> Object transformation records:
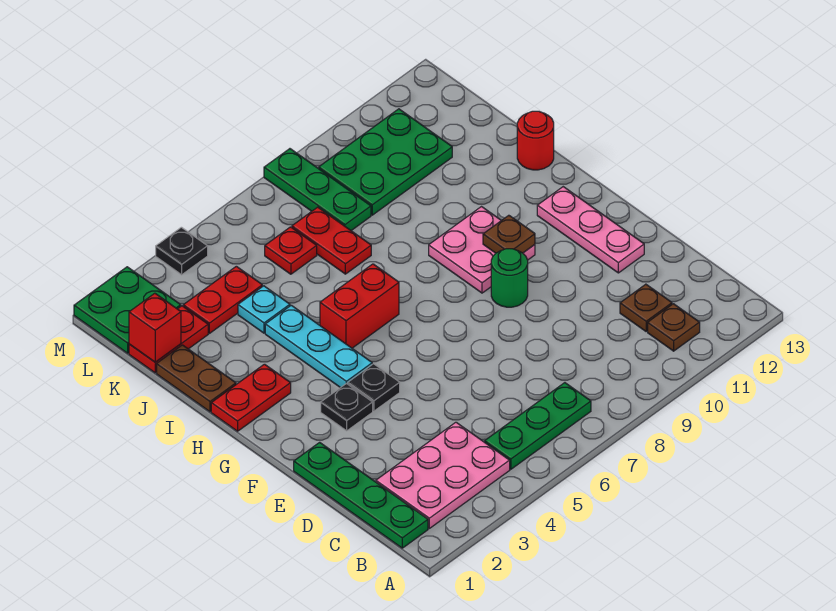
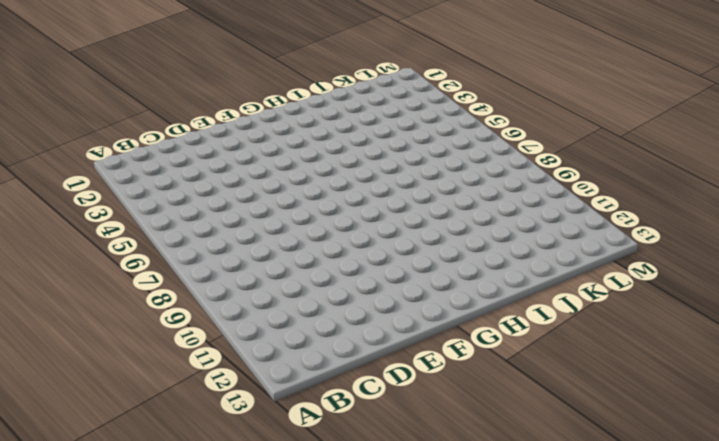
none -> green plate B1:E1 level 1
none -> pink plate B2:C4 level 1
none -> green plate B5:B7 level 1

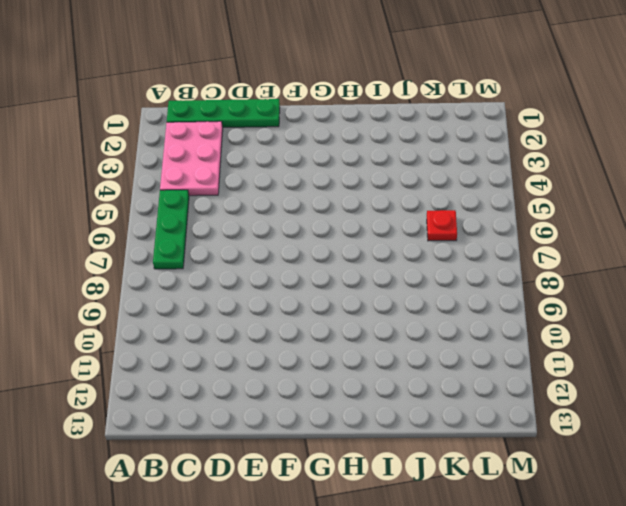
none -> brown plate B11 level 1
none -> brown plate C11 level 1
none -> pink plate E12:G12 level 1

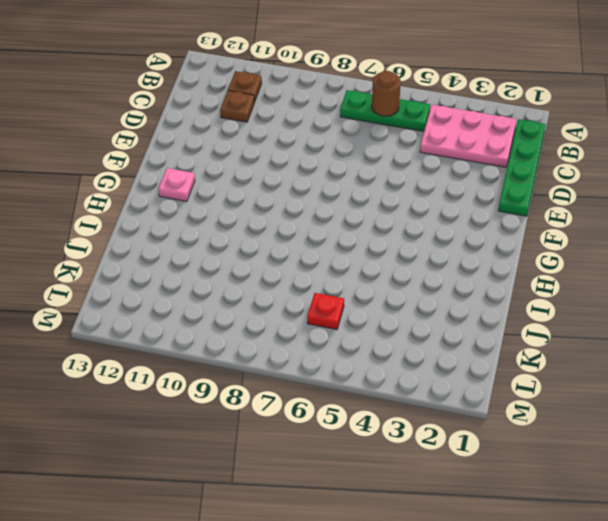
brown round brick B6 level 2 -> none
pink plate G12 level 1 -> pink plate E12:G12 level 1
none -> black plate F3 level 1
none -> black plate F4 level 1
none -> green round brick F9 level 1

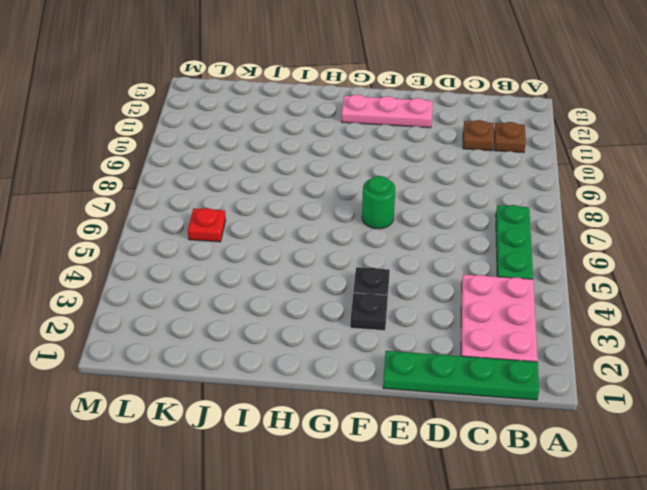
green round brick F7 level 1 -> green round brick F9 level 1
none -> cyan plate G4:I4 level 1
none -> pink plate G9:H10 level 1
none -> red plate H1:H2 level 1

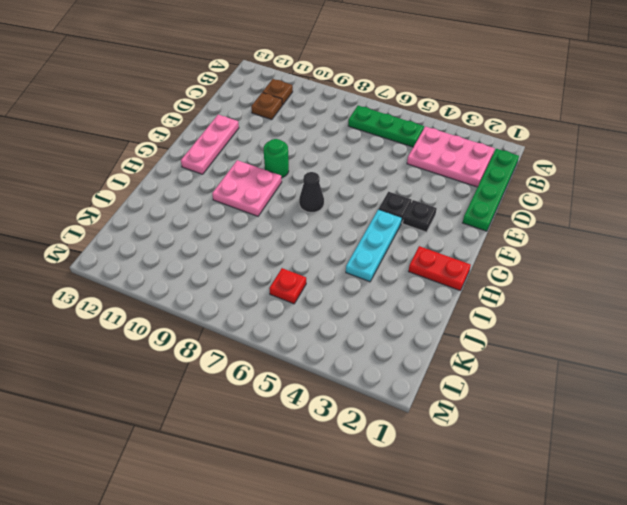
black cone G7 level 1 -> none
none -> red brick H5:H6 level 1
none -> brown plate I1:J1 level 1
none -> red round brick I13 level 1

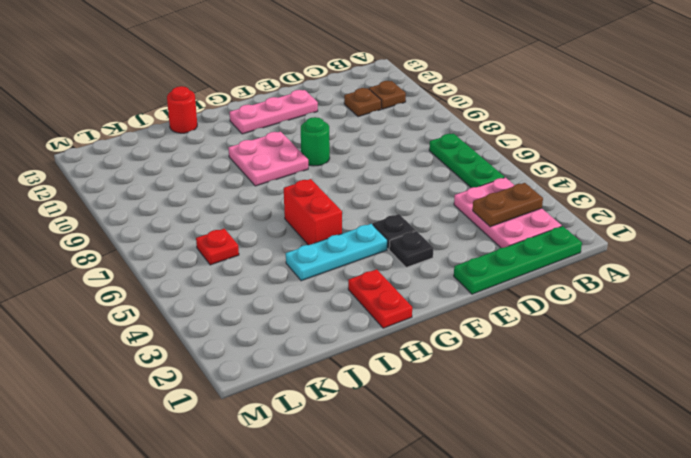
brown plate B3:C3 level 2 -> brown plate I1:J1 level 1
none -> cyan plate J4 level 1
none -> red plate J7:K7 level 1
none -> red plate K1:K2 level 1

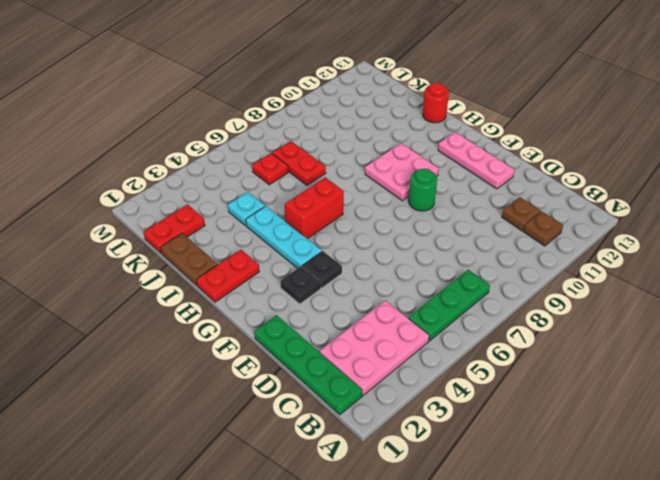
none -> red plate K3:K4 level 1
none -> green plate K8:M8 level 1
none -> green plate K9:L11 level 1

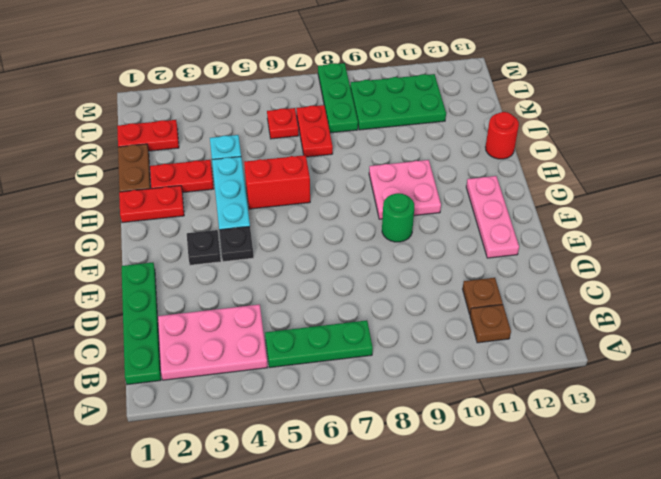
red plate I2:I3 level 1 -> red plate K3:K4 level 1
none -> green plate L1:M2 level 1
none -> black plate M4 level 1
none -> brown plate G10 level 2

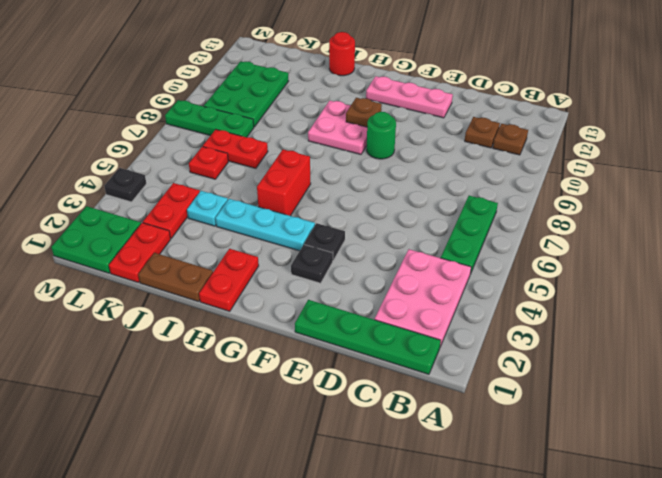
none -> red brick K1 level 2

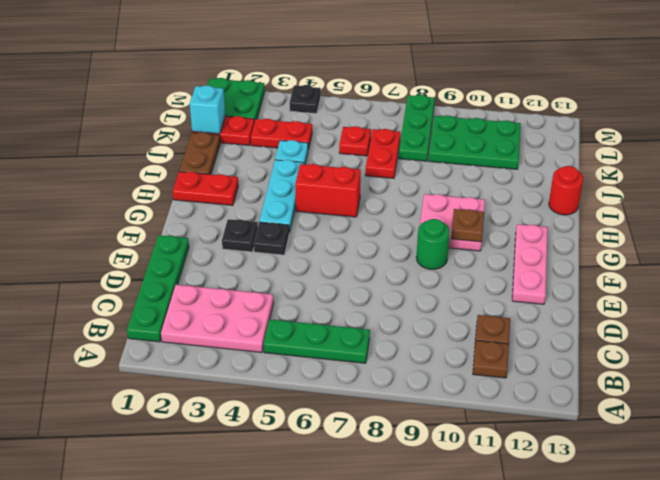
cyan brick K1 level 2 -> red brick K1 level 2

> WHAT YOU NEED TO DO: Give back every record above exactly as written, skipping each picture.

> EXERCISE RESPONSE:
none -> green plate B1:E1 level 1
none -> pink plate B2:C4 level 1
none -> green plate B5:B7 level 1

none -> brown plate B11 level 1
none -> brown plate C11 level 1
none -> pink plate E12:G12 level 1

brown round brick B6 level 2 -> none
pink plate G12 level 1 -> pink plate E12:G12 level 1
none -> black plate F3 level 1
none -> black plate F4 level 1
none -> green round brick F9 level 1

green round brick F7 level 1 -> green round brick F9 level 1
none -> cyan plate G4:I4 level 1
none -> pink plate G9:H10 level 1
none -> red plate H1:H2 level 1

black cone G7 level 1 -> none
none -> red brick H5:H6 level 1
none -> brown plate I1:J1 level 1
none -> red round brick I13 level 1

brown plate B3:C3 level 2 -> brown plate I1:J1 level 1
none -> cyan plate J4 level 1
none -> red plate J7:K7 level 1
none -> red plate K1:K2 level 1

none -> red plate K3:K4 level 1
none -> green plate K8:M8 level 1
none -> green plate K9:L11 level 1

red plate I2:I3 level 1 -> red plate K3:K4 level 1
none -> green plate L1:M2 level 1
none -> black plate M4 level 1
none -> brown plate G10 level 2

none -> red brick K1 level 2

cyan brick K1 level 2 -> red brick K1 level 2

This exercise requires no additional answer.